● INSTRUCTIONS FOR THE TASK:
Look for the line containing "(469, 451) = (345, 343): none -> blue vase" in the records below. Then output it and all the lines that follow, exactly and without any others.

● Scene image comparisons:
□ □ □ □

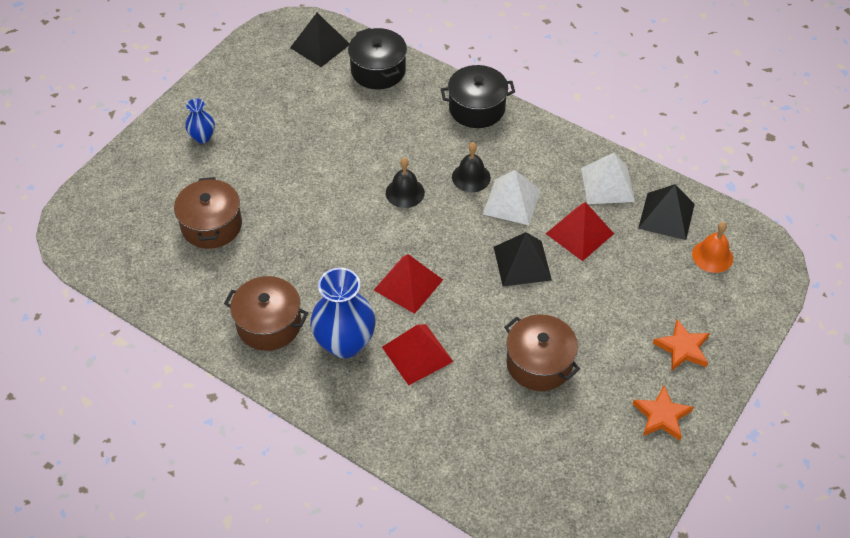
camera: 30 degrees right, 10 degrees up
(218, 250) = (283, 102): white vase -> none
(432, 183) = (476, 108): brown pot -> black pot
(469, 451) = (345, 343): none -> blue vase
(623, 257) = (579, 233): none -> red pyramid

□ □ □ □

● ANSWER TO THE EXERCISE:
(469, 451) = (345, 343): none -> blue vase
(623, 257) = (579, 233): none -> red pyramid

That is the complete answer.